Content starts

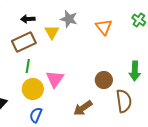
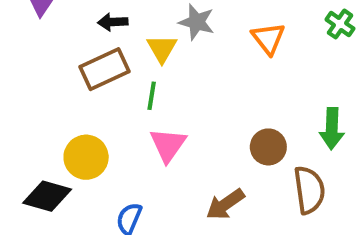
green line: (28, 66) -> (152, 96), moved
yellow circle: (33, 89) -> (86, 157), moved

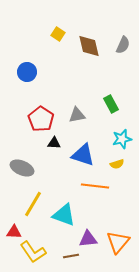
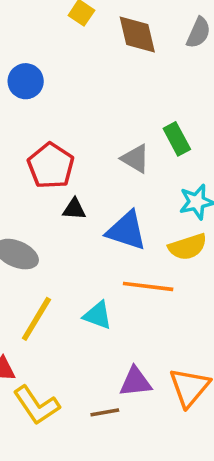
gray triangle: (77, 115) -> (135, 159), moved, turned 42
yellow semicircle: (117, 164) -> (188, 247), size x1.5
cyan triangle: (64, 215) -> (98, 315), moved, size x0.7

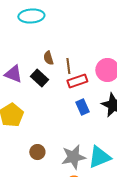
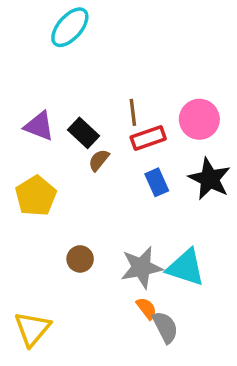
cyan ellipse: (31, 16) -> (70, 27), turned -45
brown semicircle: (48, 58) -> (99, 160), moved, turned 56
cyan triangle: (99, 157) -> (186, 267), turned 40

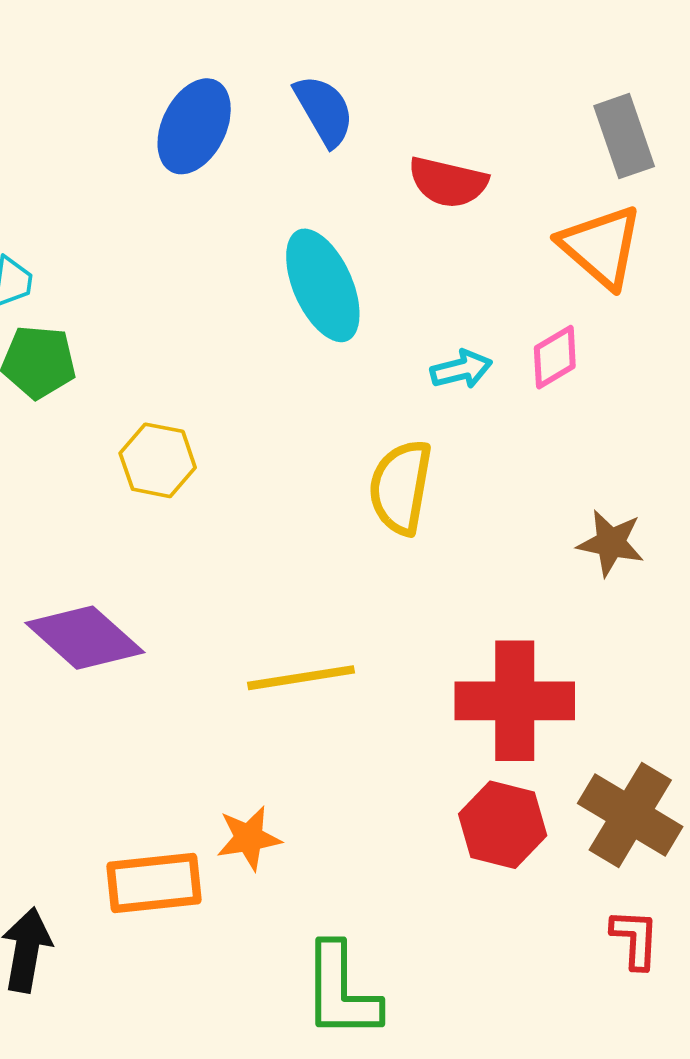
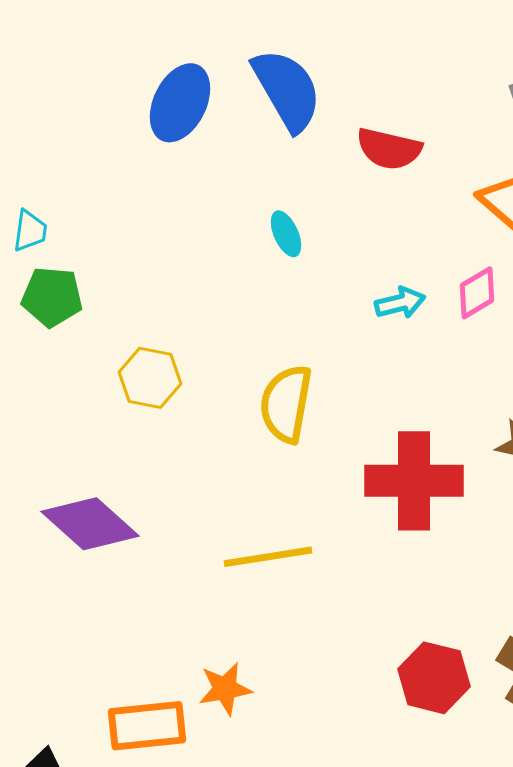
blue semicircle: (324, 111) -> (287, 90), size x1.4
cyan ellipse: (323, 285) -> (286, 234), size x0.5
yellow semicircle: (401, 487) -> (286, 404), moved
red cross: (515, 701) -> (414, 481), moved

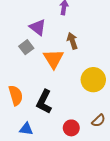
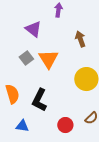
brown arrow: (72, 41) -> (80, 39), moved
gray square: (26, 47) -> (26, 58), moved

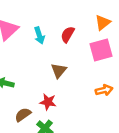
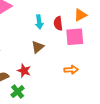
red semicircle: (68, 34) -> (58, 23), moved, turned -48
cyan arrow: (39, 35) -> (39, 22), moved

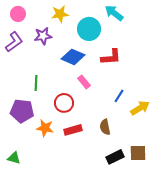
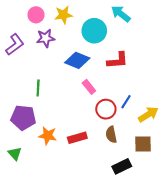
pink circle: (18, 14) -> (36, 15), moved
red circle: (64, 103) -> (106, 109), moved
brown square: (138, 153) -> (143, 144), moved
green triangle: (14, 158) -> (15, 154), moved, turned 32

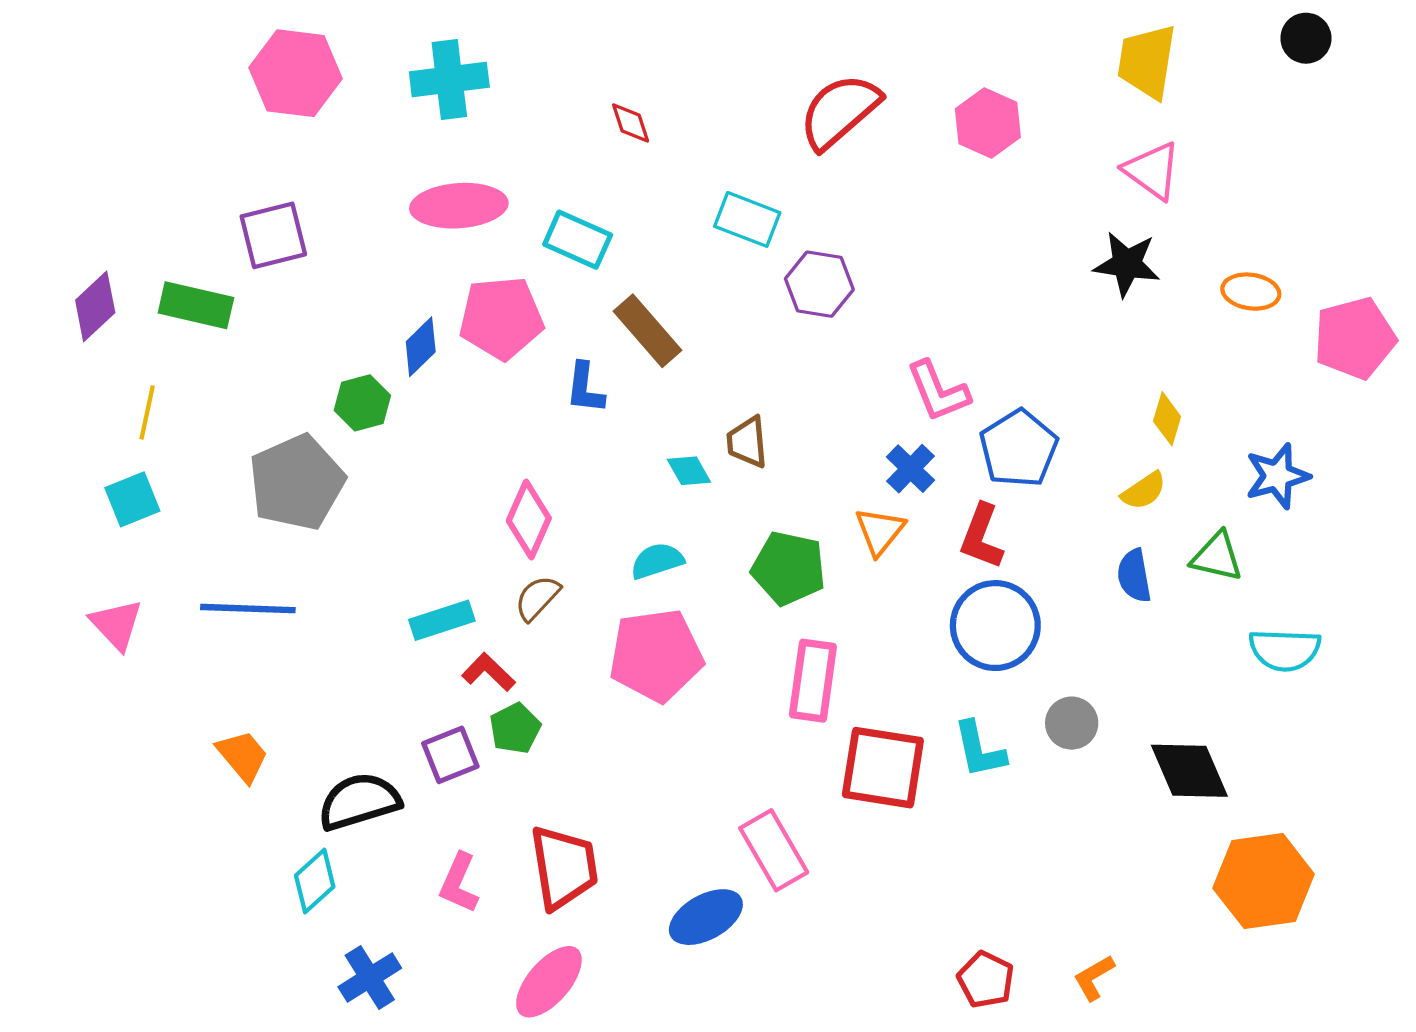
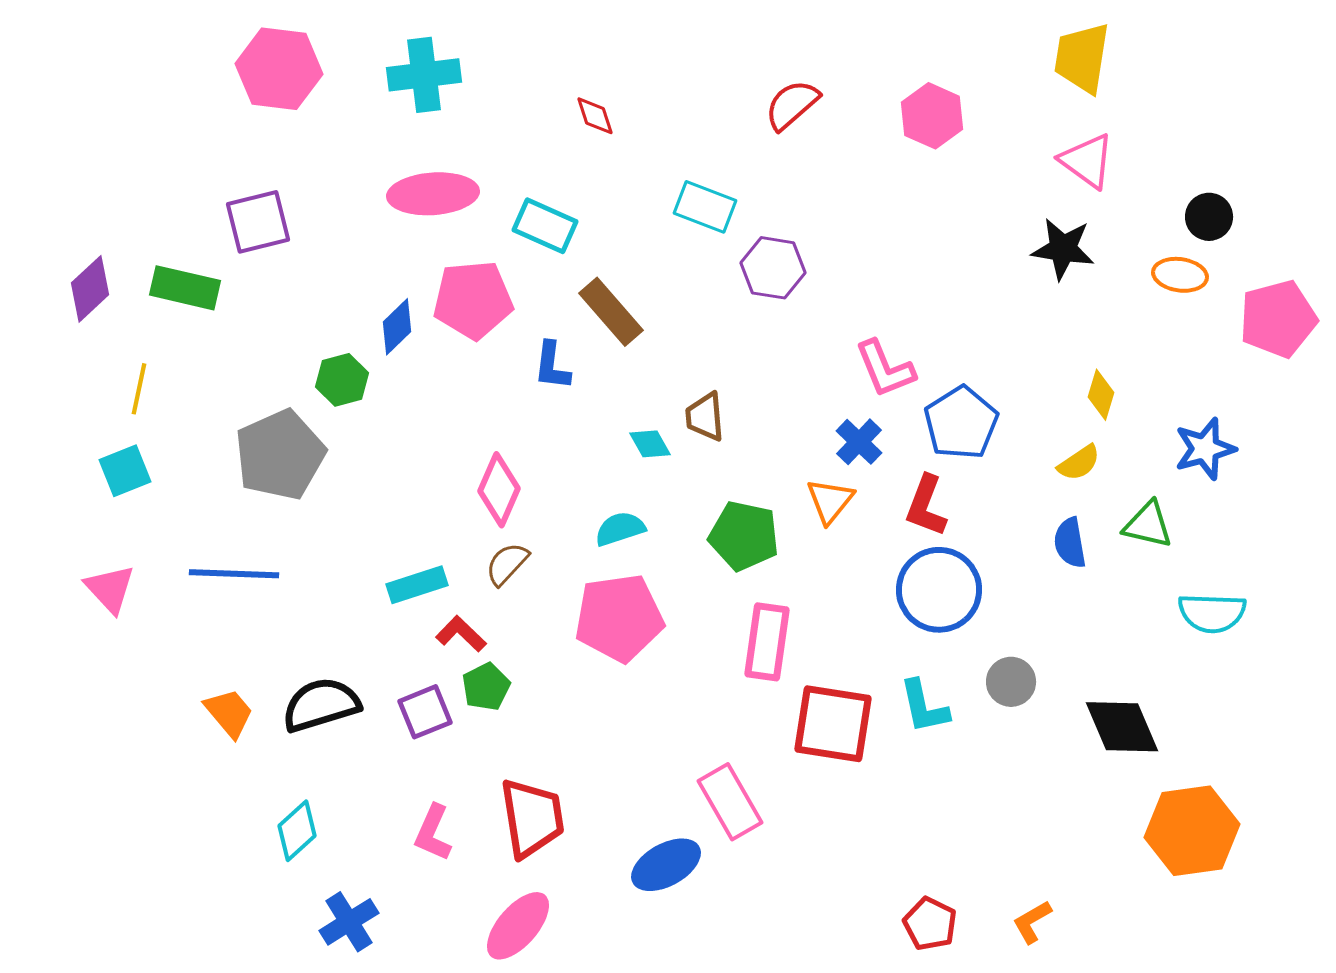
black circle: (1306, 38) -> (1209, 217), moved
red semicircle: (839, 111) -> (792, 105), size x0.7
black semicircle: (359, 802) -> (321, 705), moved

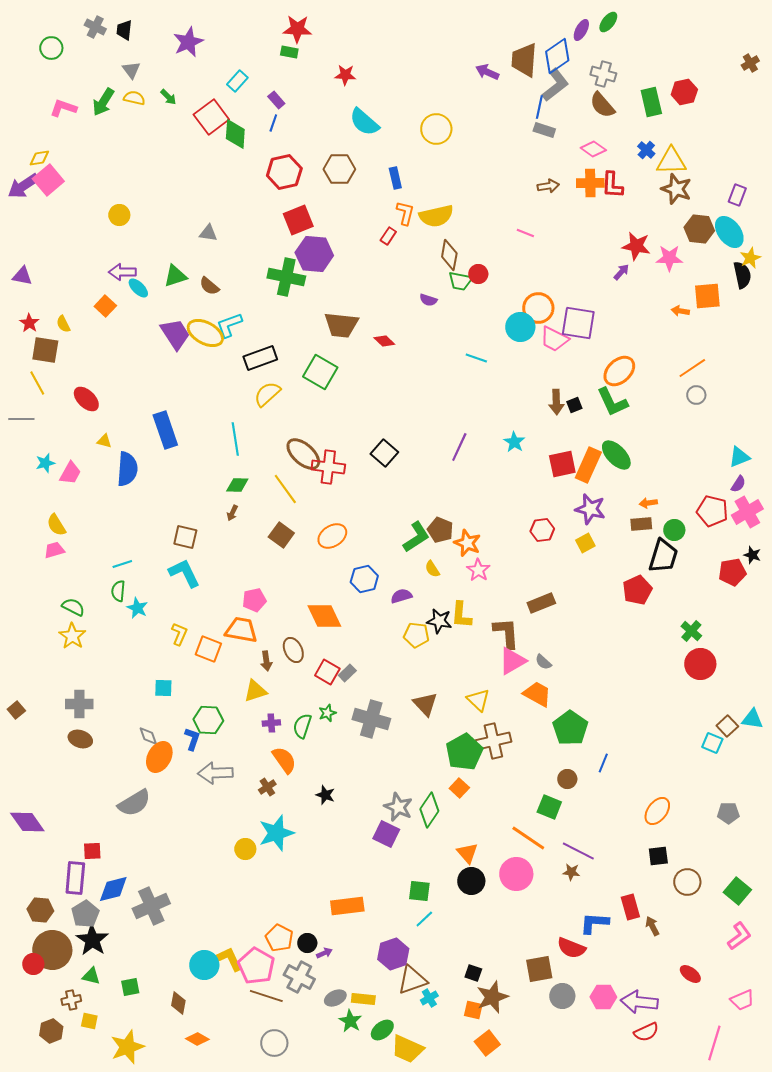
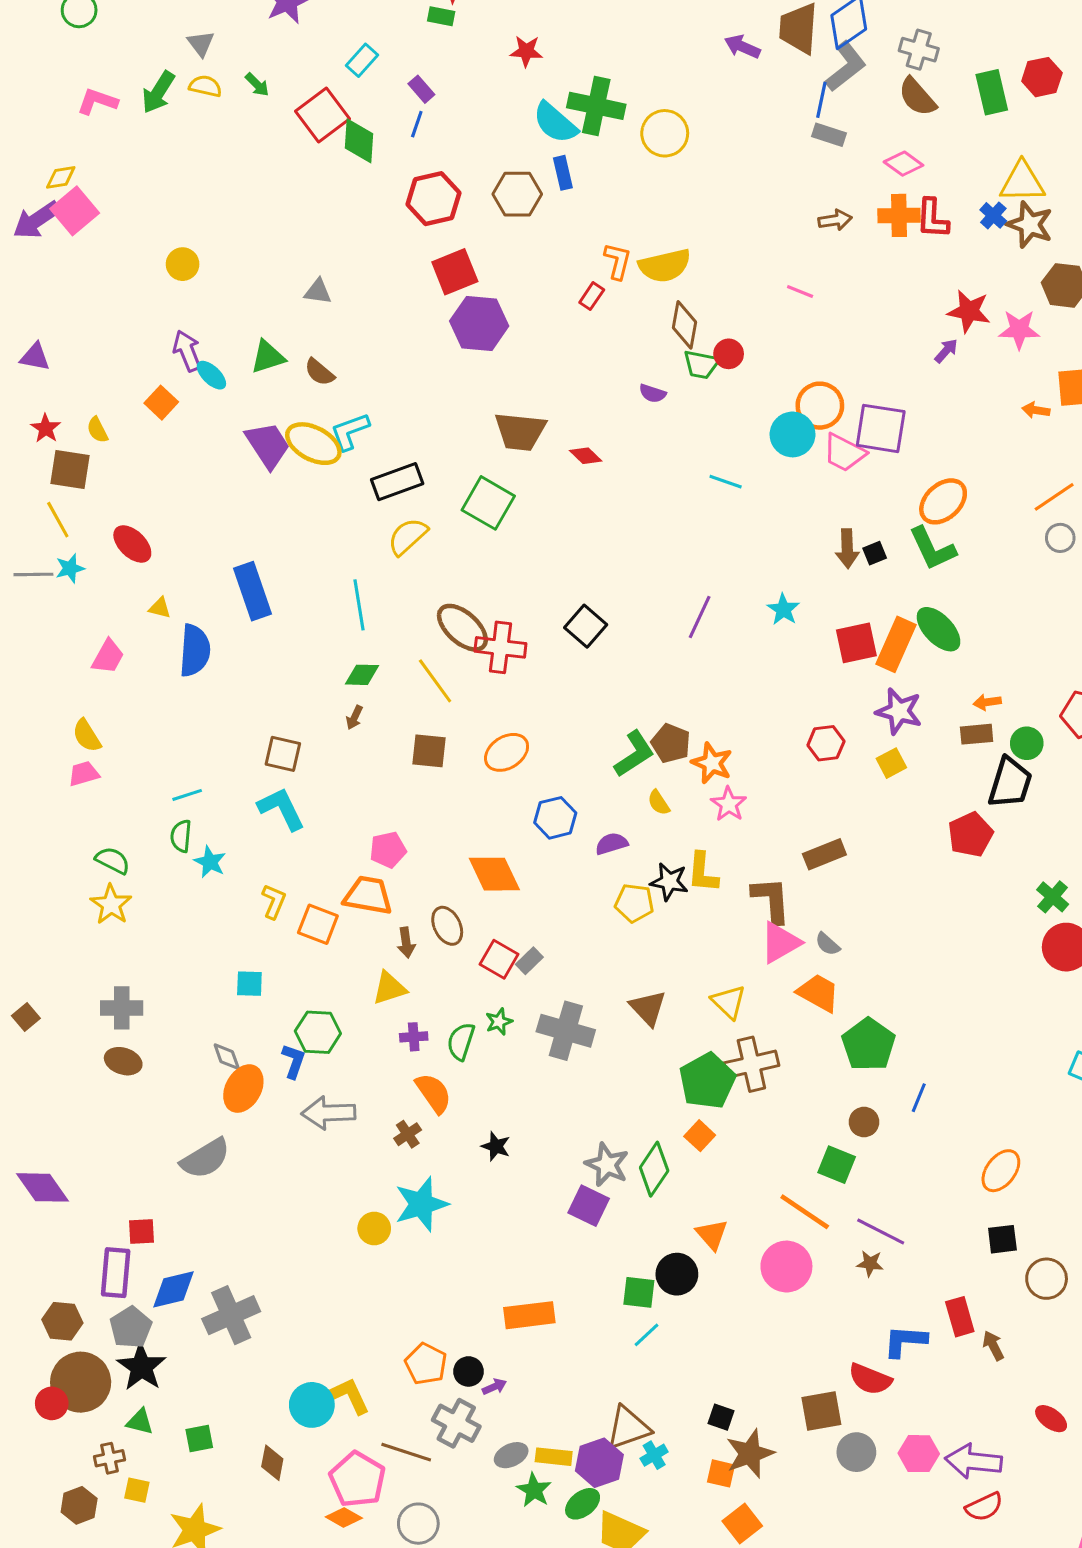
blue cross: (646, 150) -> (993, 215), moved
blue rectangle: (395, 178) -> (563, 173), moved
purple arrow: (122, 272) -> (187, 351), turned 68
green cross: (286, 277) -> (596, 106), moved
cyan star: (45, 463) -> (70, 568), moved
brown square: (281, 535) -> (429, 751), turned -30
black circle: (471, 881) -> (677, 1274), moved
purple hexagon: (393, 954) -> (599, 1463), moved
pink pentagon: (256, 966) -> (357, 1479), moved
orange diamond: (197, 1039) -> (344, 1517), moved

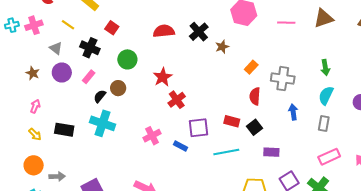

Content ends

● **Required action**: Repeat all of the records verbatim, leaving out the pictures.

● **Completed task**:
green line: (28, 66) -> (152, 96), moved
yellow circle: (33, 89) -> (86, 157), moved

gray triangle: (77, 115) -> (135, 159), moved, turned 42
yellow semicircle: (117, 164) -> (188, 247), size x1.5
cyan triangle: (64, 215) -> (98, 315), moved, size x0.7

cyan ellipse: (31, 16) -> (70, 27), turned -45
brown semicircle: (48, 58) -> (99, 160), moved, turned 56
cyan triangle: (99, 157) -> (186, 267), turned 40

blue semicircle: (324, 111) -> (287, 90), size x1.4
cyan ellipse: (323, 285) -> (286, 234), size x0.5
yellow semicircle: (401, 487) -> (286, 404), moved
red cross: (515, 701) -> (414, 481), moved

brown arrow: (72, 41) -> (80, 39), moved
gray square: (26, 47) -> (26, 58), moved

red semicircle: (68, 34) -> (58, 23), moved, turned -48
cyan arrow: (39, 35) -> (39, 22), moved

pink circle: (18, 14) -> (36, 15), moved
red circle: (64, 103) -> (106, 109), moved
brown square: (138, 153) -> (143, 144), moved
green triangle: (14, 158) -> (15, 154), moved, turned 32

black circle: (1306, 38) -> (1209, 217), moved
red semicircle: (839, 111) -> (792, 105), size x0.7
black semicircle: (359, 802) -> (321, 705), moved

blue cross: (646, 150) -> (993, 215), moved
blue rectangle: (395, 178) -> (563, 173), moved
purple arrow: (122, 272) -> (187, 351), turned 68
green cross: (286, 277) -> (596, 106), moved
cyan star: (45, 463) -> (70, 568), moved
brown square: (281, 535) -> (429, 751), turned -30
black circle: (471, 881) -> (677, 1274), moved
purple hexagon: (393, 954) -> (599, 1463), moved
pink pentagon: (256, 966) -> (357, 1479), moved
orange diamond: (197, 1039) -> (344, 1517), moved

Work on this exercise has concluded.